*Instructions for the task*
Before you return the lines below, strip out any images and keep every word as written.
━━━ Listed records
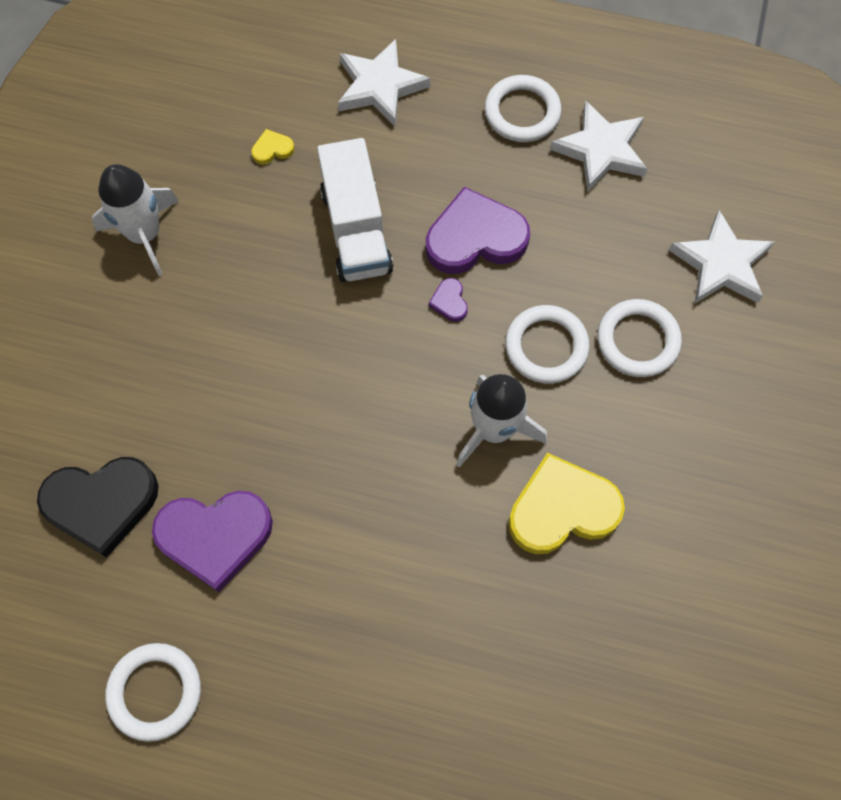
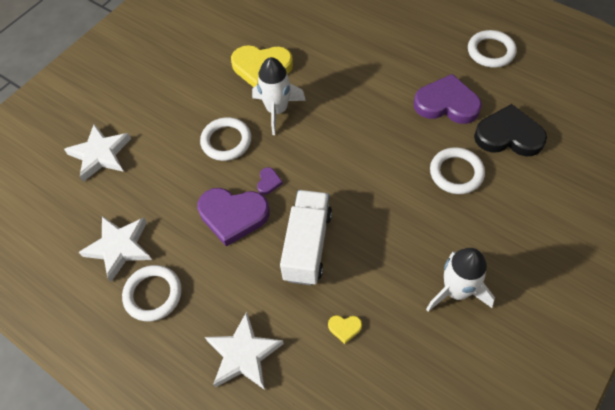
camera: 155 degrees left, 10 degrees down
(637, 340) = (174, 129): white ring -> white ring (456, 173)

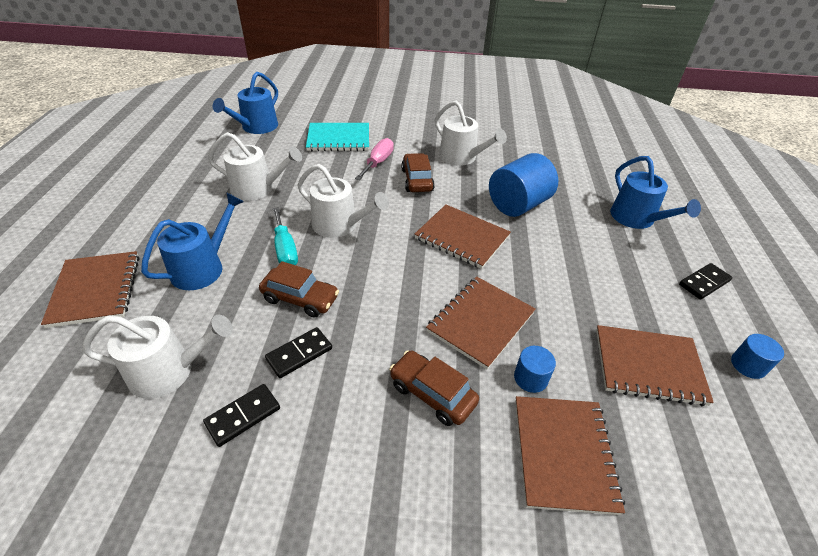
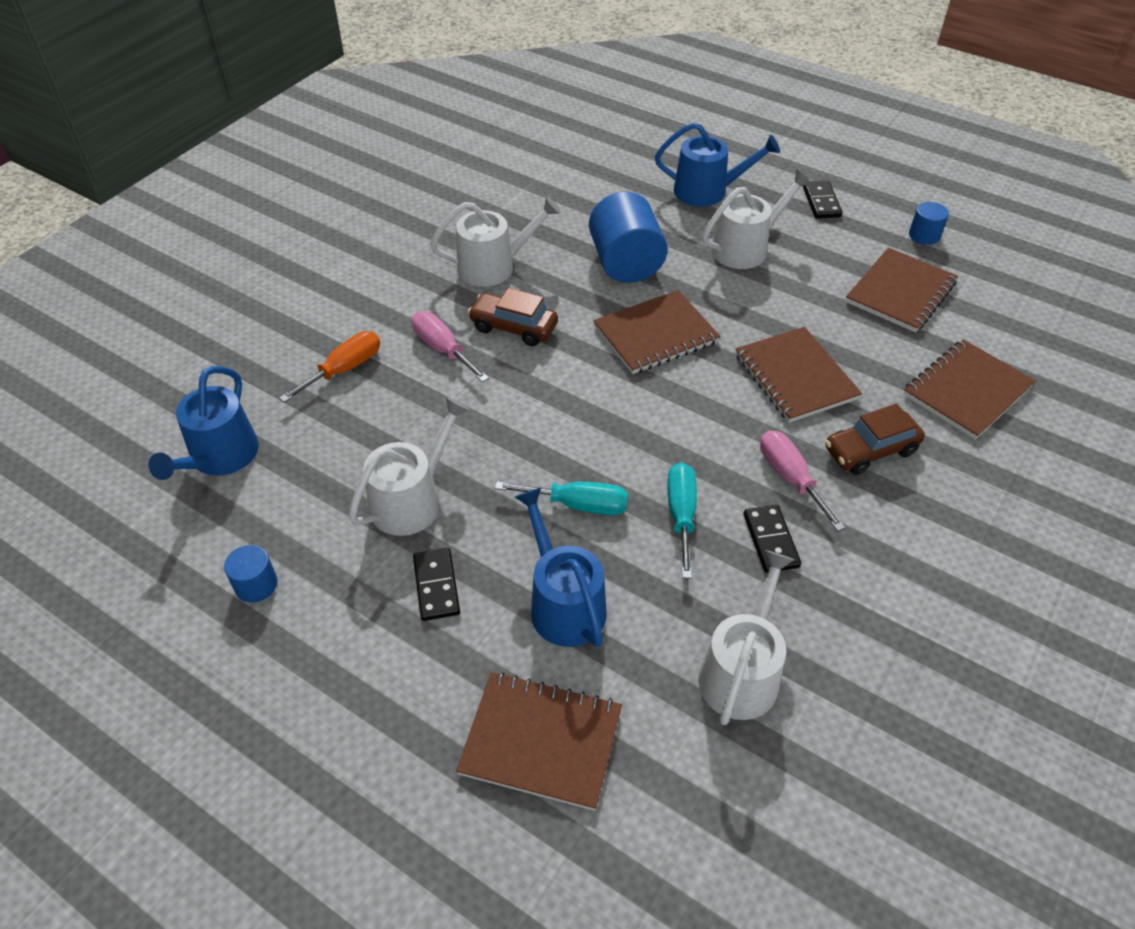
camera: 60 degrees left, 5 degrees up
(243, 416) = (837, 612): black domino -> black domino (436, 586)
(256, 127) = (220, 457): blue watering can -> blue watering can turned 45 degrees clockwise
(300, 298) = (681, 515): brown car -> turquoise screwdriver
(338, 139) = (344, 369): turquoise notebook -> orange screwdriver
(339, 225) = (561, 435): white watering can -> white watering can (745, 248)
(369, 348) = (790, 478): none -> pink screwdriver
(530, 378) = (881, 373): blue cylinder -> blue cylinder (256, 585)
(563, 454) = (967, 391): brown notebook -> brown notebook turned 75 degrees counterclockwise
━━━━━━
*Solved exercise*
camera: 155 degrees left, 10 degrees down
(637, 340) = (174, 129): white ring -> white ring (456, 173)

camera: 60 degrees left, 5 degrees up
(243, 416) = (837, 612): black domino -> black domino (436, 586)
(256, 127) = (220, 457): blue watering can -> blue watering can turned 45 degrees clockwise
(300, 298) = (681, 515): brown car -> turquoise screwdriver
(338, 139) = (344, 369): turquoise notebook -> orange screwdriver
(339, 225) = (561, 435): white watering can -> white watering can (745, 248)
(369, 348) = (790, 478): none -> pink screwdriver
(530, 378) = (881, 373): blue cylinder -> blue cylinder (256, 585)
(563, 454) = (967, 391): brown notebook -> brown notebook turned 75 degrees counterclockwise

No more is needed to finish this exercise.